[PROVIDED MATERIAL — start]
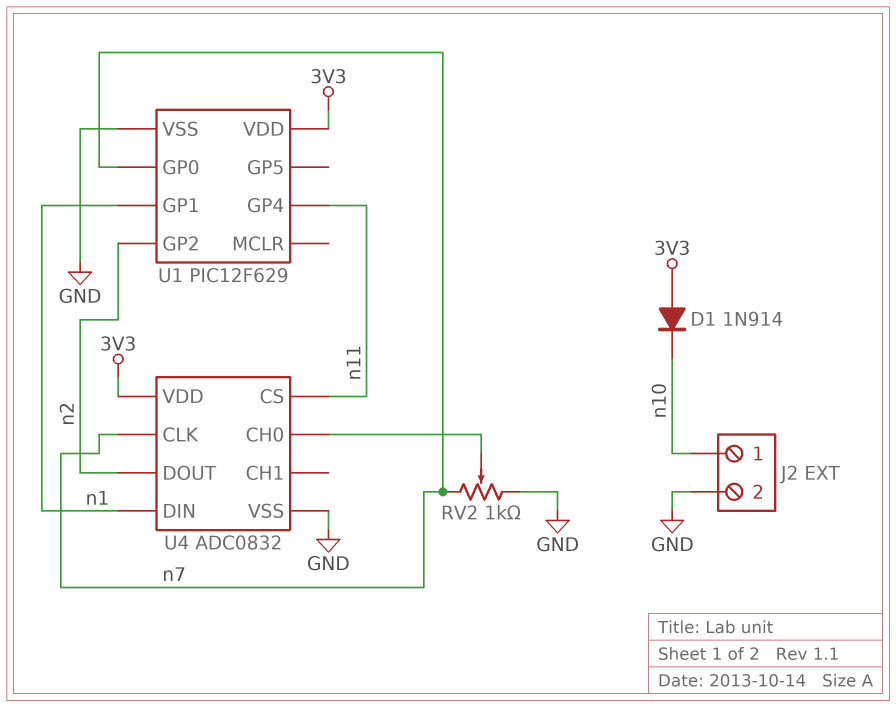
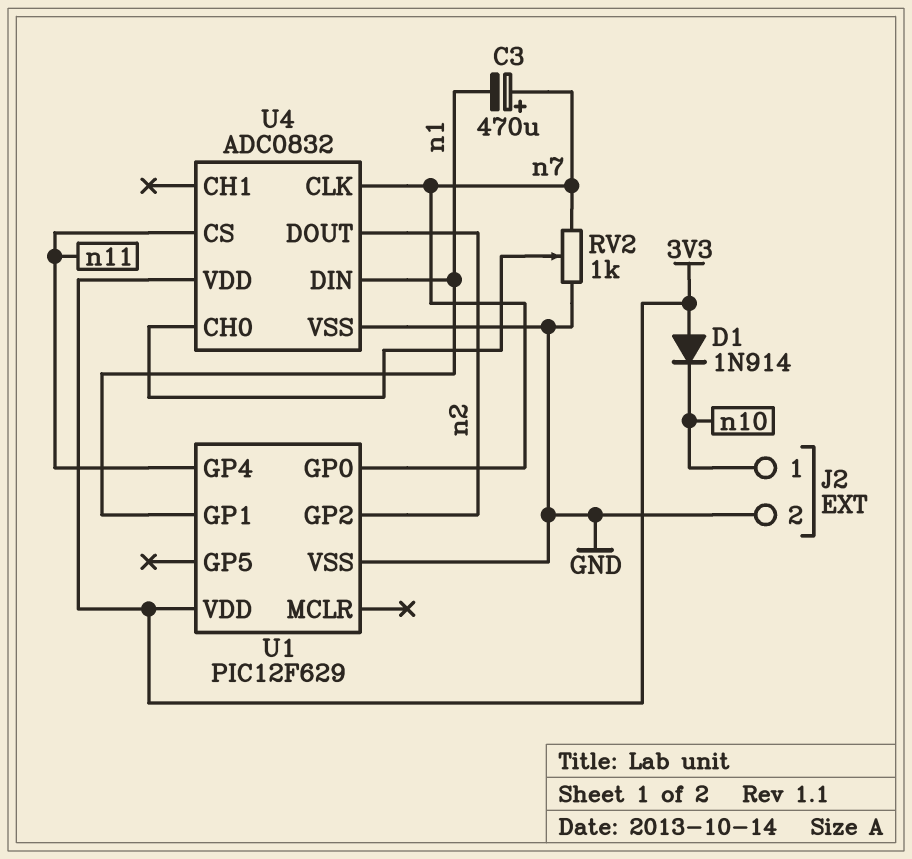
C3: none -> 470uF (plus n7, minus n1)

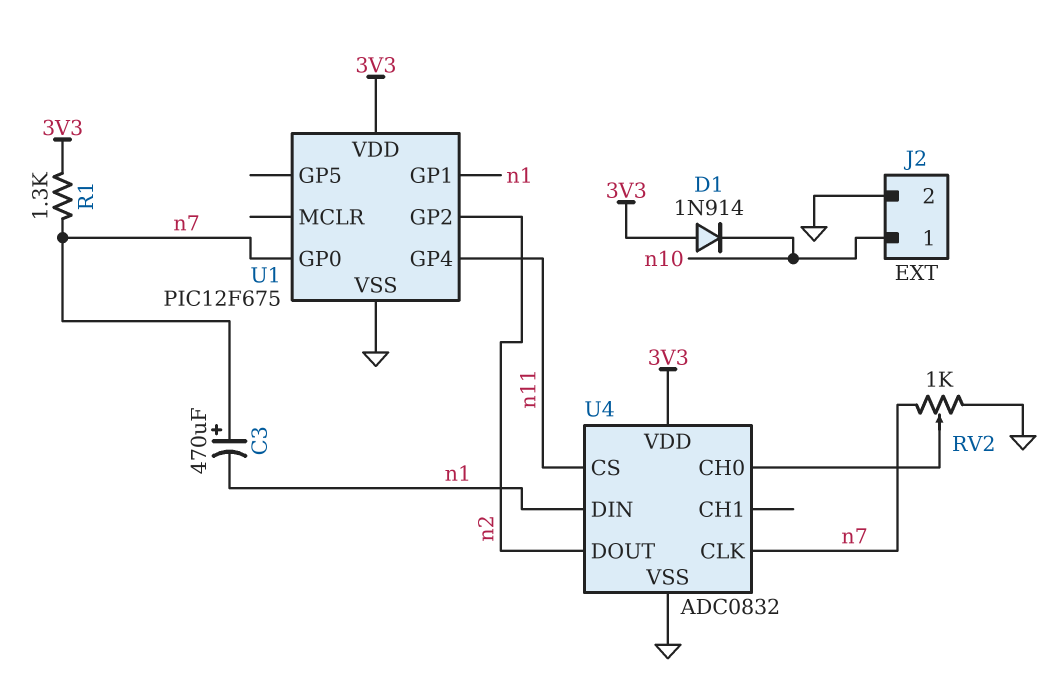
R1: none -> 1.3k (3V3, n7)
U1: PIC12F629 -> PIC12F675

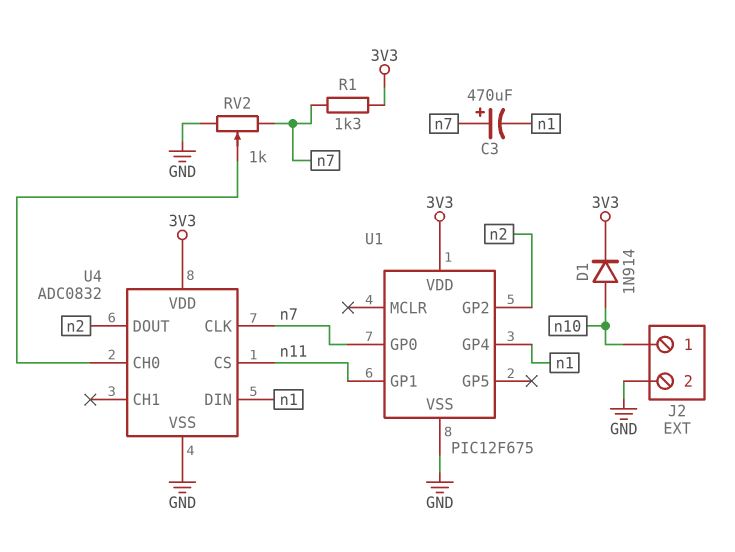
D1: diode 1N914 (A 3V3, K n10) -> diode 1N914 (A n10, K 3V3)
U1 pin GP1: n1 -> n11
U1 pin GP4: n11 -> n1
[PROVIDED MATERIAL — finish]
EXERCISE DETAILS -
Give back exactly, and only, the lines from the one holding "U1: PIC12F629 -> PIC12F675" through the last line of the entries, with every picture omitted.

OUTPUT FOR THIS EXERCISE -
U1: PIC12F629 -> PIC12F675

D1: diode 1N914 (A 3V3, K n10) -> diode 1N914 (A n10, K 3V3)
U1 pin GP1: n1 -> n11
U1 pin GP4: n11 -> n1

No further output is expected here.